WORK TASK: Leave out any pictures and transcribe all other data below exactly.

DATA SECTION:
--- START ---
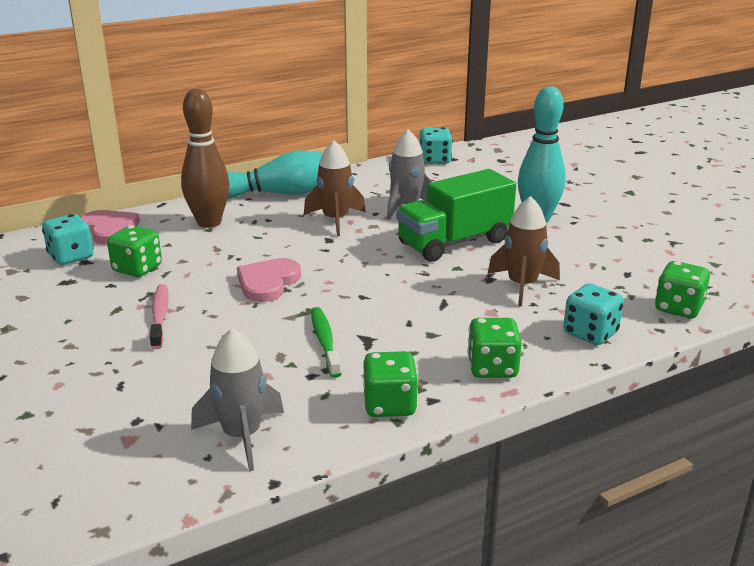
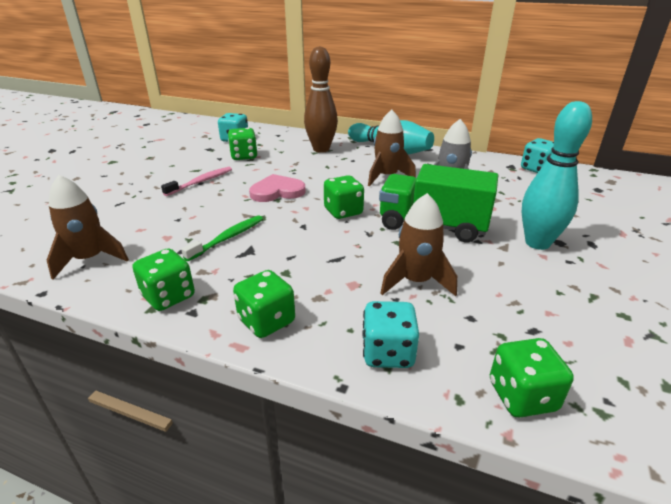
camera: 50 degrees right, 5 degrees up
(110, 229) = (275, 134): pink heart -> none
(242, 436) = (90, 259): grey rocket -> brown rocket
(368, 268) = (343, 212): none -> green dice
--- END ---
TASK SOLUTION:
camera: 50 degrees right, 5 degrees up
(110, 229) = (275, 134): pink heart -> none
(242, 436) = (90, 259): grey rocket -> brown rocket
(368, 268) = (343, 212): none -> green dice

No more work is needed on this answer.